▶ Activity: Look for the word "AGND" in the entries below, then copy every line that has it.

▶ Data for this task:
Segment Open

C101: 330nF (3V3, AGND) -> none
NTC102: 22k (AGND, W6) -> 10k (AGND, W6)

Segment Closed
Segment Open

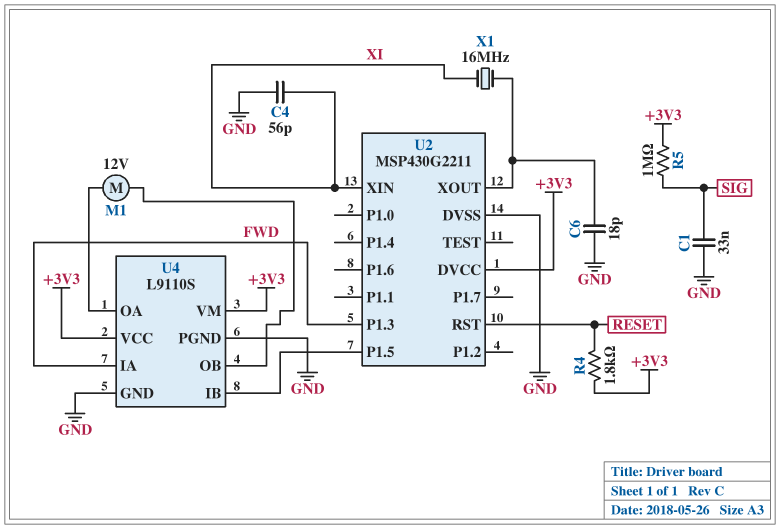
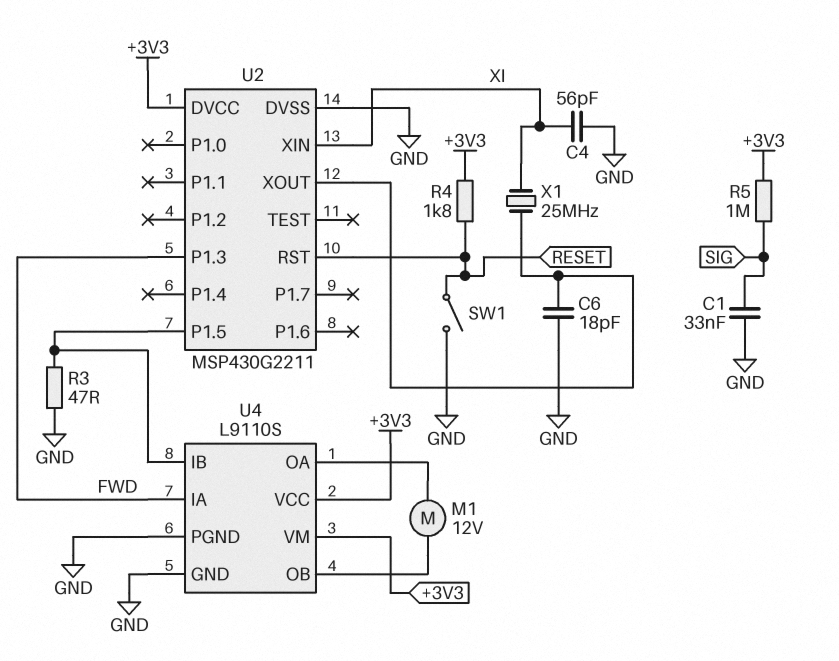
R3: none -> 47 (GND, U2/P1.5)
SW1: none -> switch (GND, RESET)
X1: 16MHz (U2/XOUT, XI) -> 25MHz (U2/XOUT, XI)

Segment Closed
Segment Open

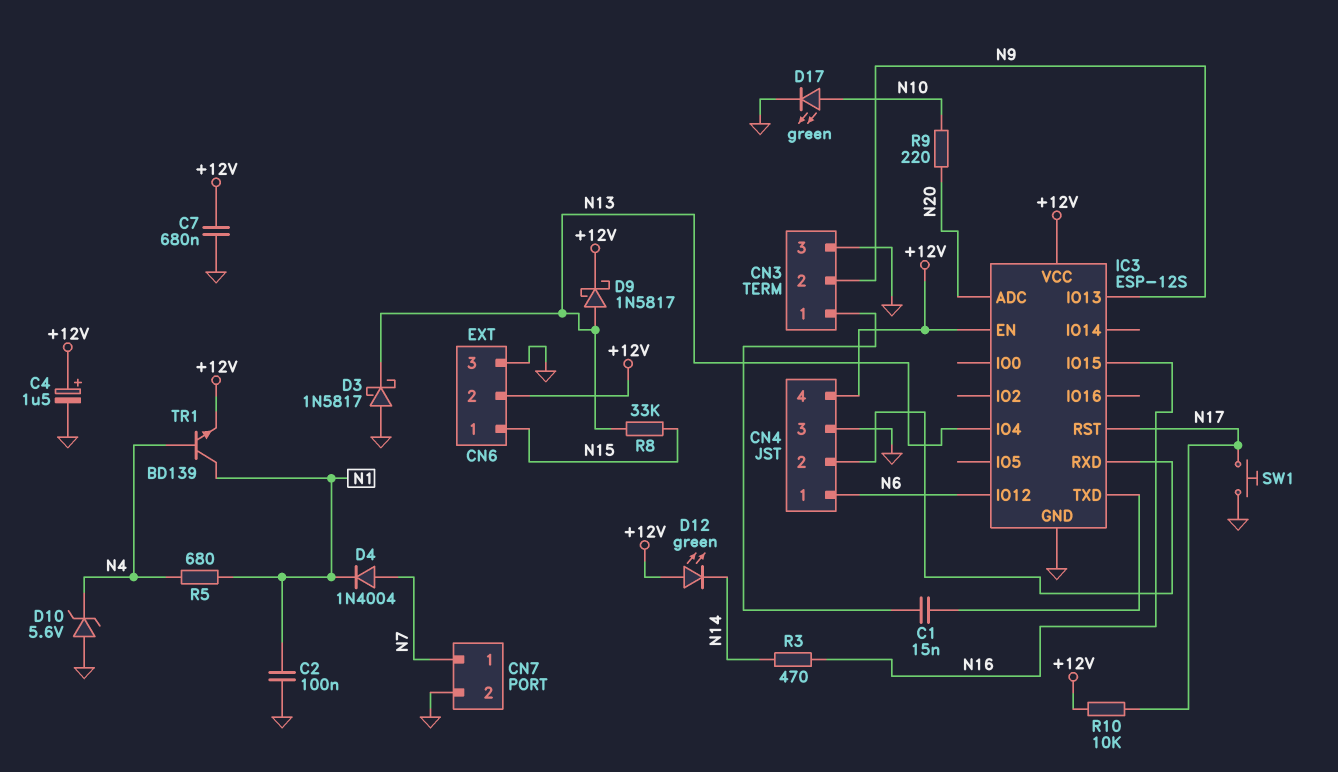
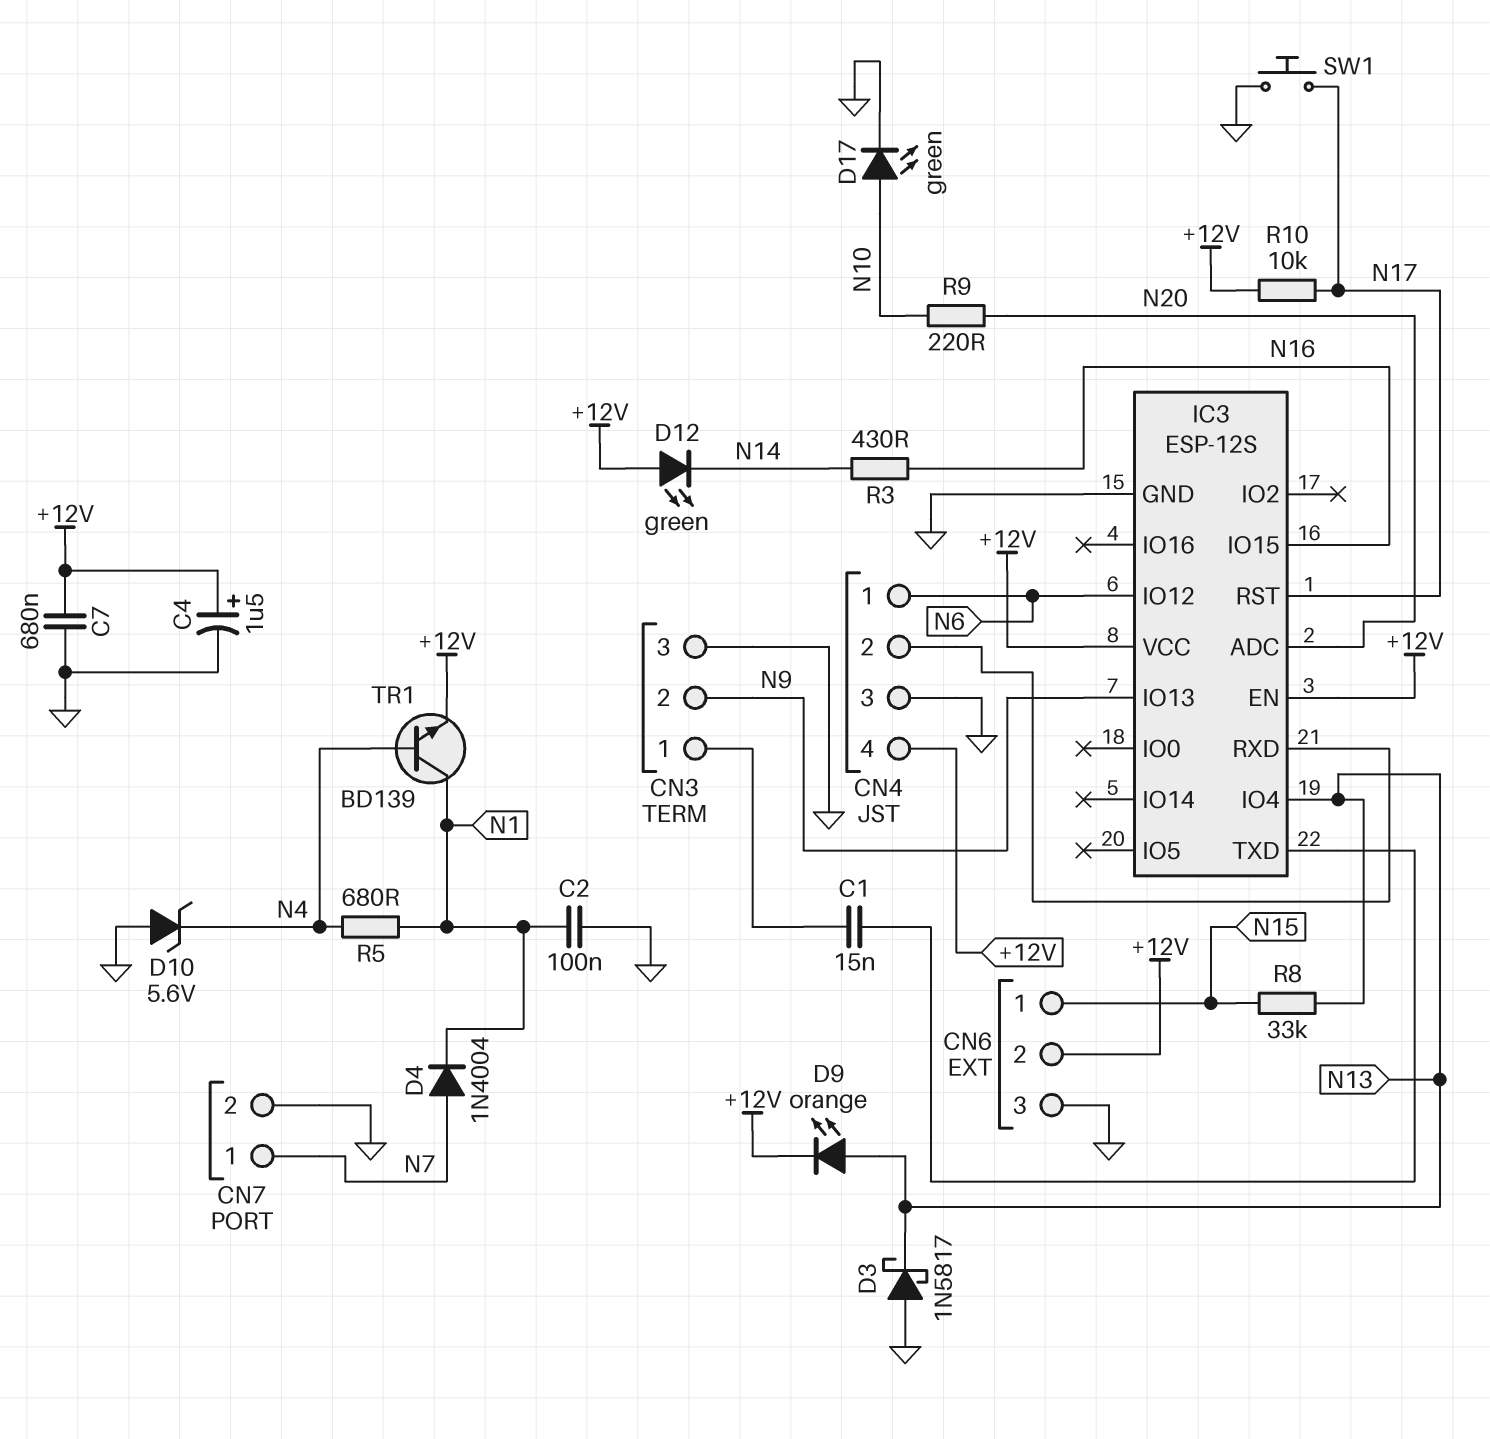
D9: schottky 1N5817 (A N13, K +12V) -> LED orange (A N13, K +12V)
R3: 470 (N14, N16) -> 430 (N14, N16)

Segment Closed

▶ Solution to this exercise:
C101: 330nF (3V3, AGND) -> none
NTC102: 22k (AGND, W6) -> 10k (AGND, W6)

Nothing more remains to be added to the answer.